ACTIVITY - The listing below should be written out word for word, with its pictures removed.

INFORMATION PROVIDED -

┌────────

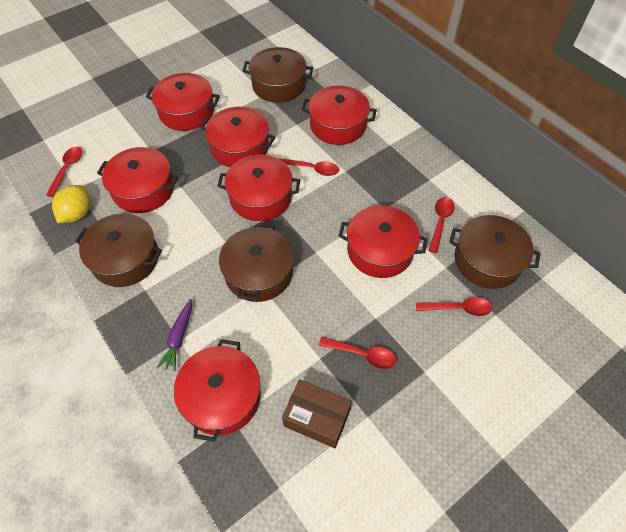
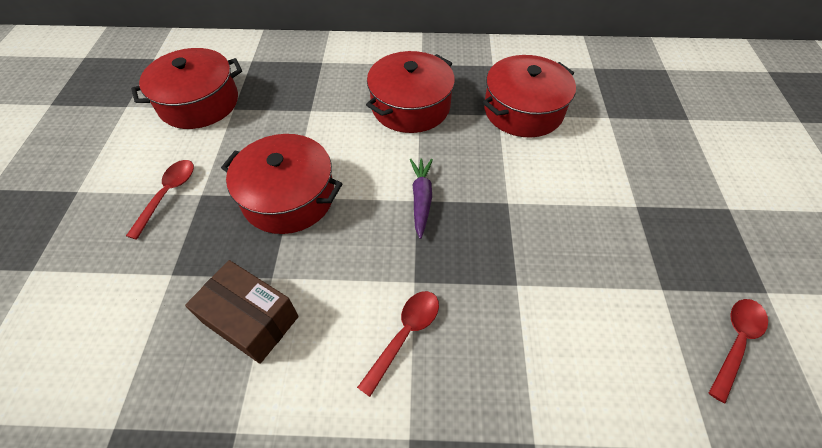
brown pot: 4 -> 0
red pot: 7 -> 4
red spoon: 5 -> 3
yellow lemon: 1 -> 0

└────────

EXERCISE RESULT -
brown pot: 4 -> 0
red pot: 7 -> 4
red spoon: 5 -> 3
yellow lemon: 1 -> 0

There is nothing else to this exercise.